Detected change data
***
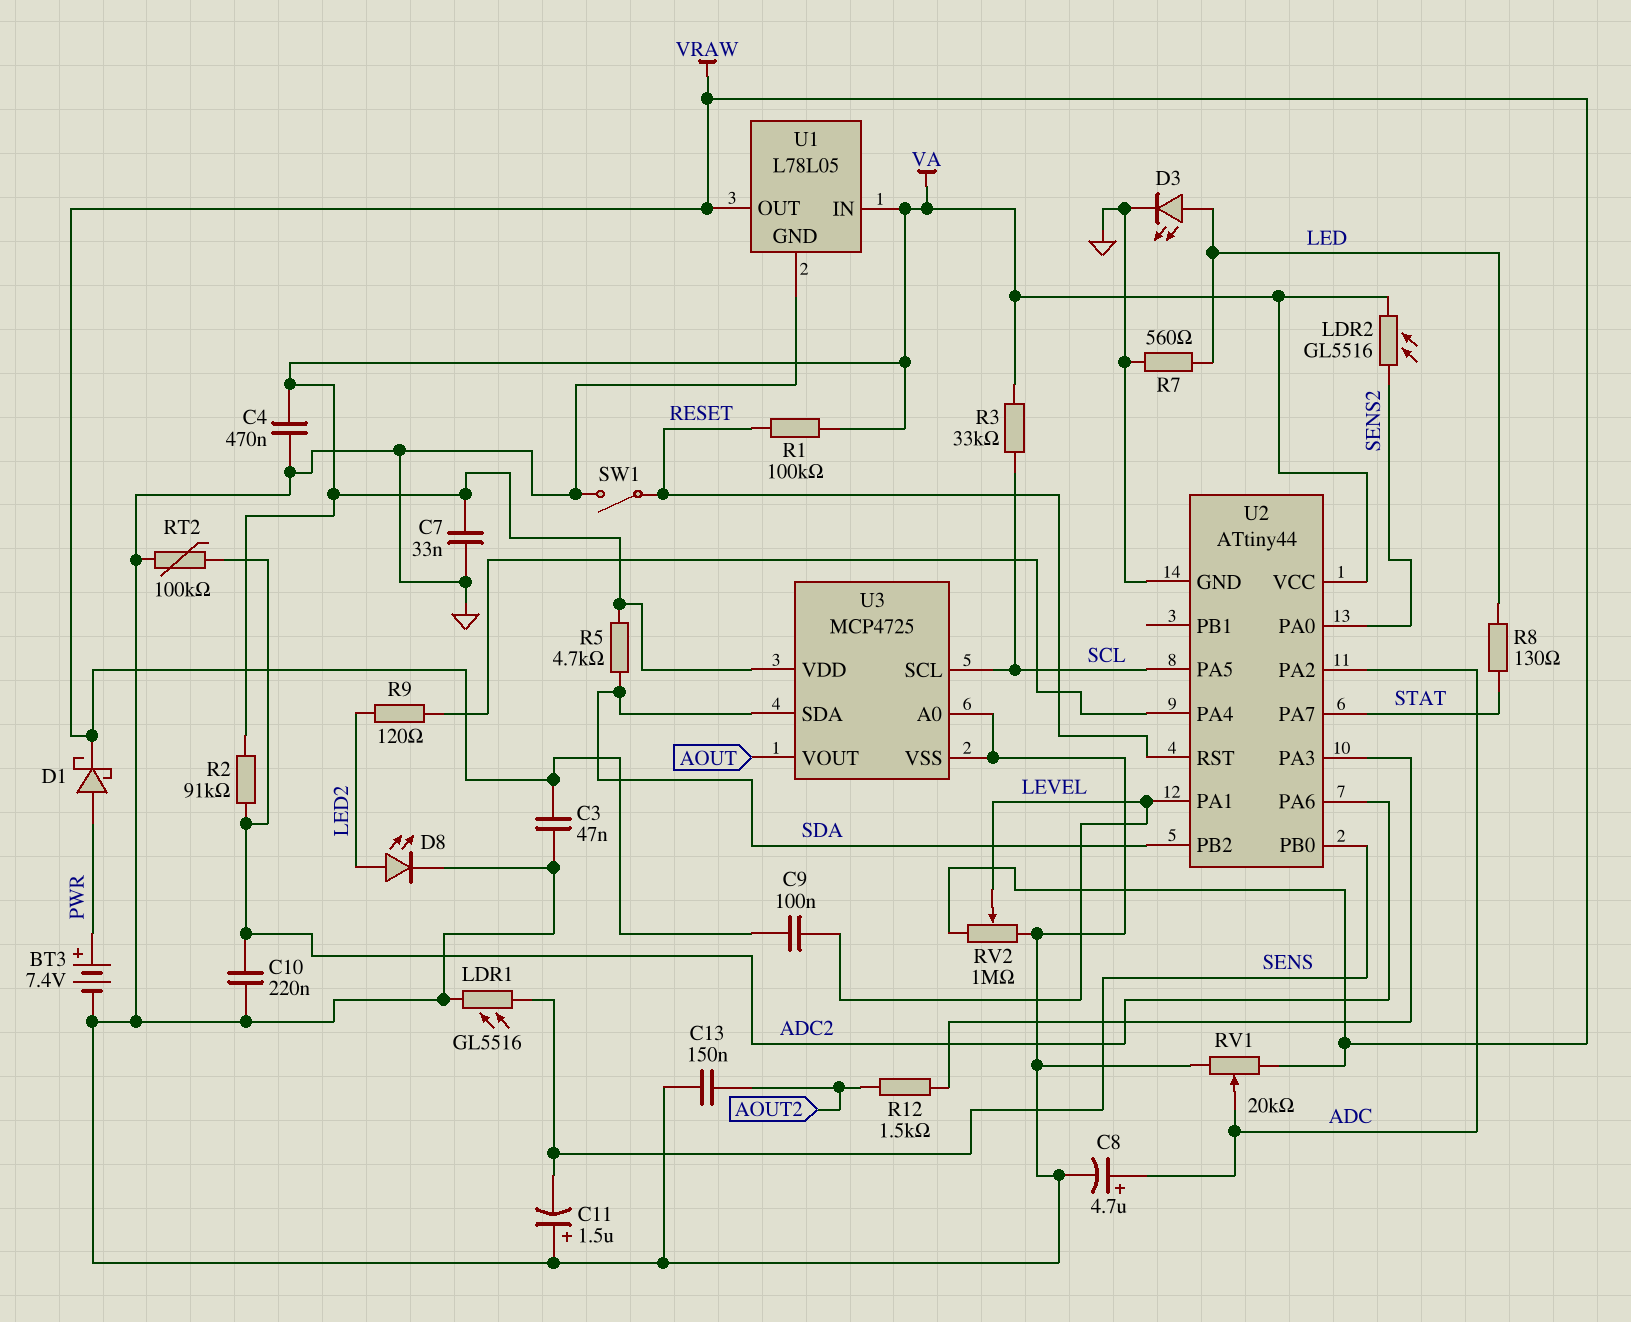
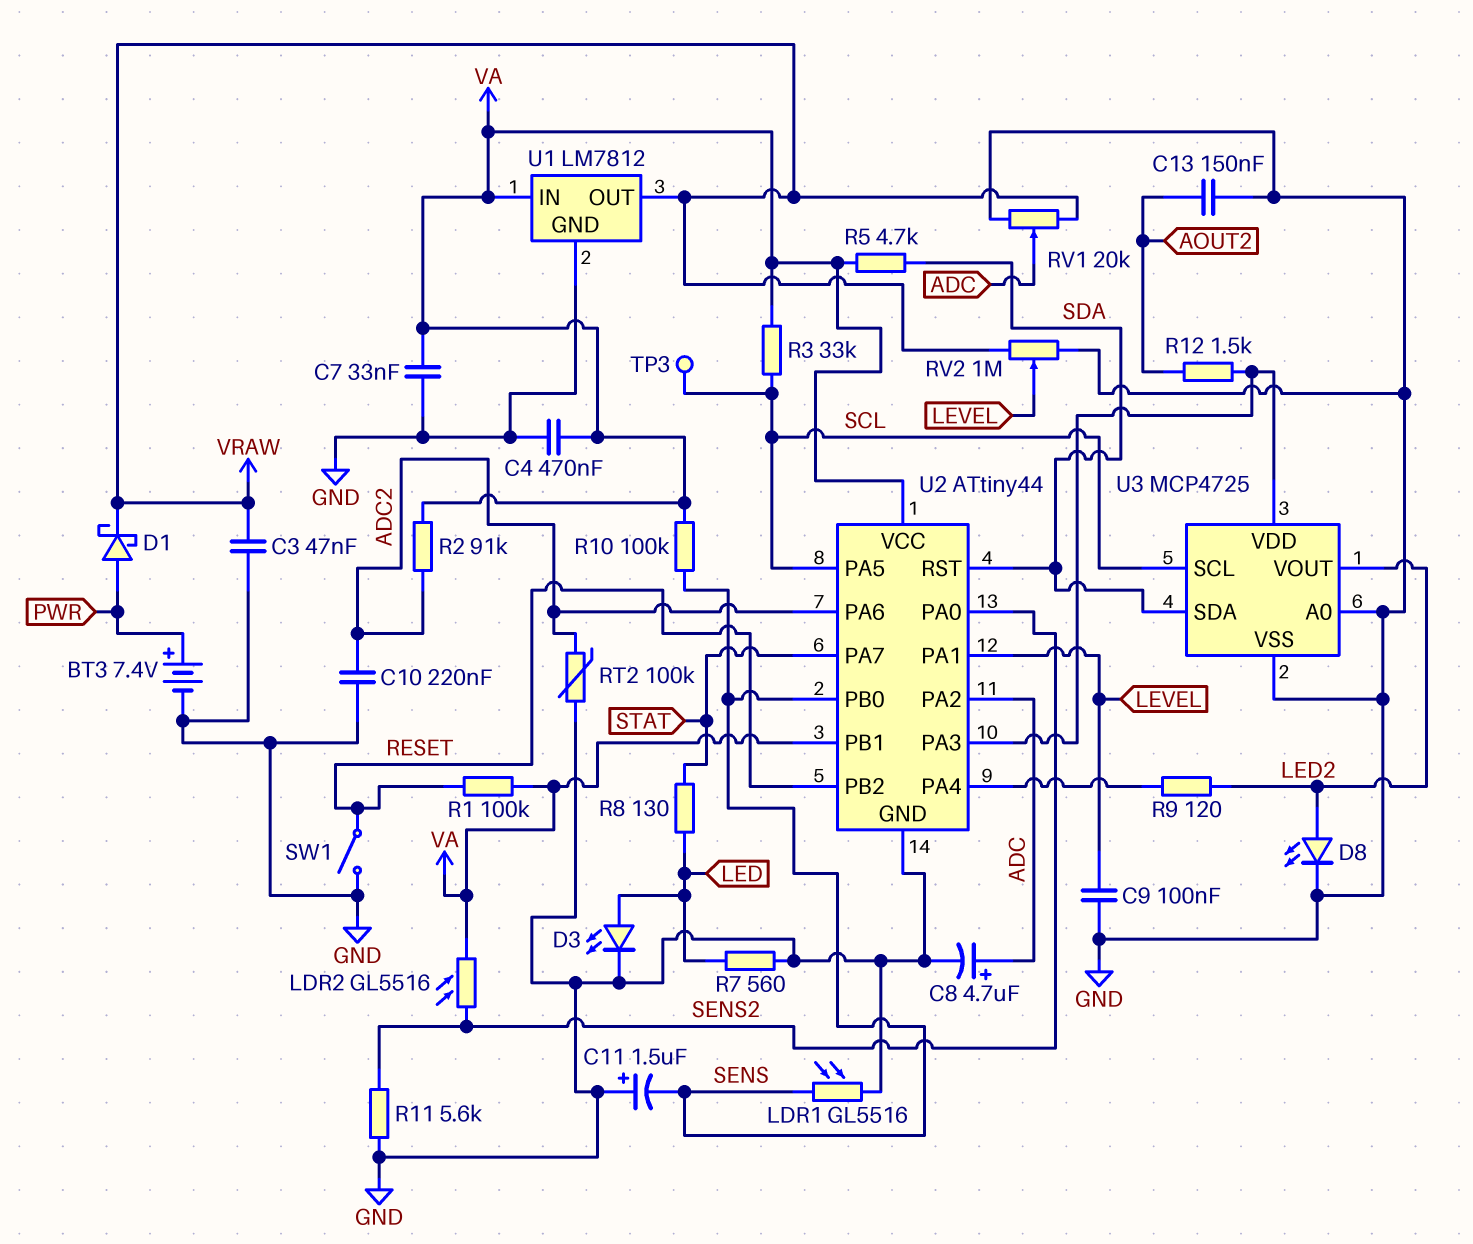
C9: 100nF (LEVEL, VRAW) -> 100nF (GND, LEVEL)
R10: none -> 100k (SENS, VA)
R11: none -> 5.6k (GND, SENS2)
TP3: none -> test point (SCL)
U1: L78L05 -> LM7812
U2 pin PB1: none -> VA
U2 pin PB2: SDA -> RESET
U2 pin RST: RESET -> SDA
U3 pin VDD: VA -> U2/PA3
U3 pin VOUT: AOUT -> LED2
***
What to produce:
Give back each entry exactly as it appears. Leave pictures out.

Expected answer:
C9: 100nF (LEVEL, VRAW) -> 100nF (GND, LEVEL)
R10: none -> 100k (SENS, VA)
R11: none -> 5.6k (GND, SENS2)
TP3: none -> test point (SCL)
U1: L78L05 -> LM7812
U2 pin PB1: none -> VA
U2 pin PB2: SDA -> RESET
U2 pin RST: RESET -> SDA
U3 pin VDD: VA -> U2/PA3
U3 pin VOUT: AOUT -> LED2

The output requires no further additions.